== Segment start ==

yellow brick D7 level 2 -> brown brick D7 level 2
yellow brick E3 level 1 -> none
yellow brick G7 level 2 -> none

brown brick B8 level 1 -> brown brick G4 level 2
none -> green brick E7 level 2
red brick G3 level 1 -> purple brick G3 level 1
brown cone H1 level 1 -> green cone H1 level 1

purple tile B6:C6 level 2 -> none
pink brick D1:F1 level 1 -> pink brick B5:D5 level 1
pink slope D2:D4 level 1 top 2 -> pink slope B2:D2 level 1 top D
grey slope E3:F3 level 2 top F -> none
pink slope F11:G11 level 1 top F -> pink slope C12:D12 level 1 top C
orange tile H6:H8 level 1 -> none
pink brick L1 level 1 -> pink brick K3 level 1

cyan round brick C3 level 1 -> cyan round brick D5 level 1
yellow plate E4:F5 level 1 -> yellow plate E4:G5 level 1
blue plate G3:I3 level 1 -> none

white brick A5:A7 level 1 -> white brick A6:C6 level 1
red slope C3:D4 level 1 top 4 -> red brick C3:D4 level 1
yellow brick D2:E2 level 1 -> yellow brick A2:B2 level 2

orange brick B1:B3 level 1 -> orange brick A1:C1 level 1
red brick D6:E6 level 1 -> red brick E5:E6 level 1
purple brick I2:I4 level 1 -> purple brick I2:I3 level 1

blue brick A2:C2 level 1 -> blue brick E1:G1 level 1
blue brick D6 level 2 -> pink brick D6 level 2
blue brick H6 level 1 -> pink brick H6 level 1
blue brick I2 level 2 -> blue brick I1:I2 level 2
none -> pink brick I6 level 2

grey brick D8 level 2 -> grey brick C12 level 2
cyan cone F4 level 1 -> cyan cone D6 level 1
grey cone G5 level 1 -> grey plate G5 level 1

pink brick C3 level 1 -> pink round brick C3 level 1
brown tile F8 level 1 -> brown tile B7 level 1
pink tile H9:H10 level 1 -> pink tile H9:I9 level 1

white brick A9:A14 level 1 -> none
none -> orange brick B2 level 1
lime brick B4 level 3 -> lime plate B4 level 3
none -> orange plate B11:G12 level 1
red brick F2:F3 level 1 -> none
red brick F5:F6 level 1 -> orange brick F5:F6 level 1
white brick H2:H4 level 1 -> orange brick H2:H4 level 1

== Segment end ==

**TASK DIRECTIONS:**
Where the word "slope" shows up in a line of the entries above, copy that line.

**RESPONSE BELOW:**
pink slope D2:D4 level 1 top 2 -> pink slope B2:D2 level 1 top D
grey slope E3:F3 level 2 top F -> none
pink slope F11:G11 level 1 top F -> pink slope C12:D12 level 1 top C
red slope C3:D4 level 1 top 4 -> red brick C3:D4 level 1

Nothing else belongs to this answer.